*** Recorded data ***

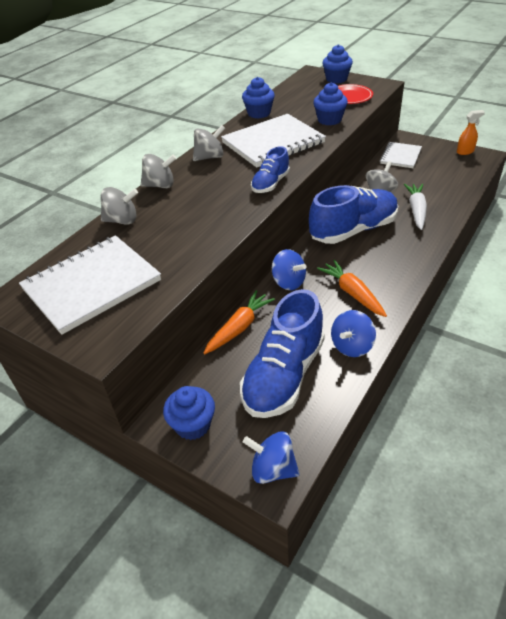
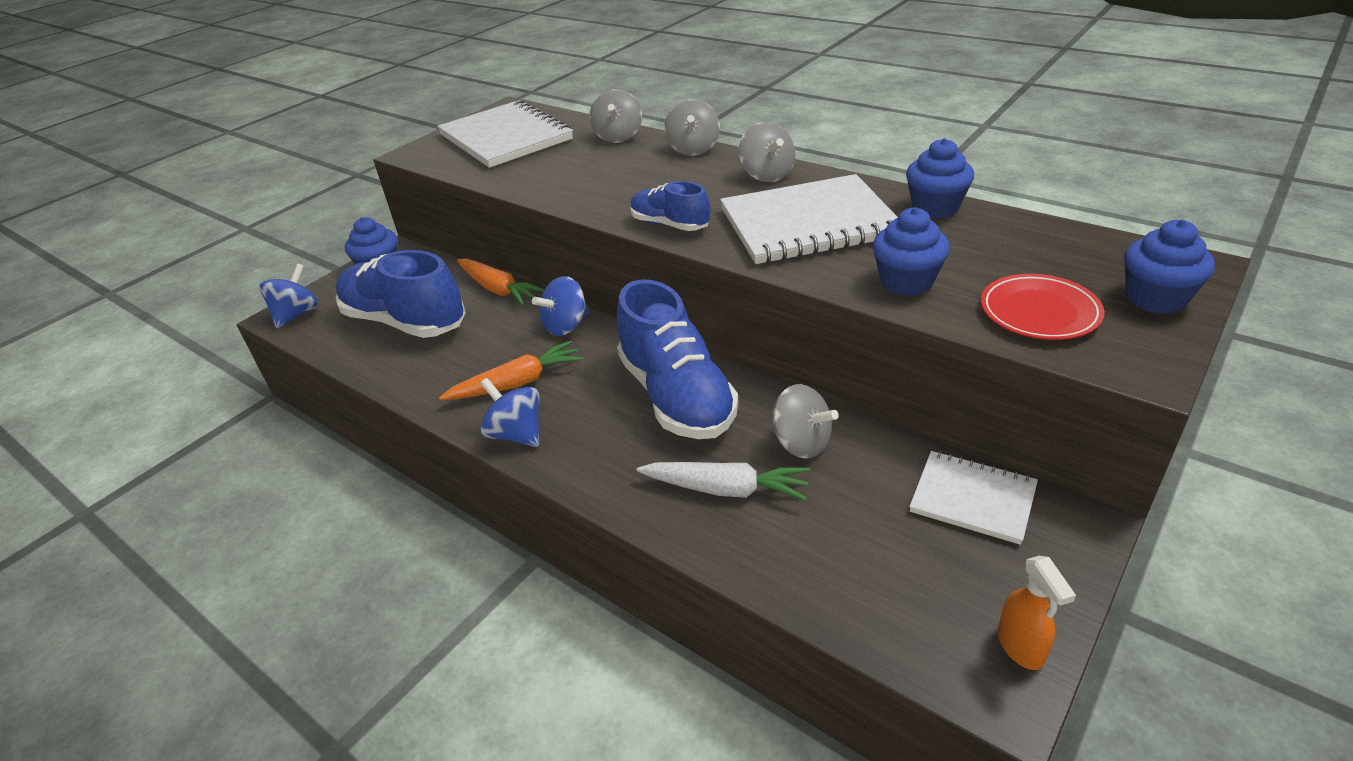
camera: 95 degrees right, 5 degrees down
white notebook [221,114,326,168] -> white notebook turned 75 degrees counterclockwise [720,174,898,264]
blue spinning top [331,310,376,357] -> blue spinning top moved to [480,378,539,447]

*** End of Recorded data ***

■ The task ■
Retype the material above exactly, images excluded.

■ Solution to this problem ■
camera: 95 degrees right, 5 degrees down
white notebook [221,114,326,168] -> white notebook turned 75 degrees counterclockwise [720,174,898,264]
blue spinning top [331,310,376,357] -> blue spinning top moved to [480,378,539,447]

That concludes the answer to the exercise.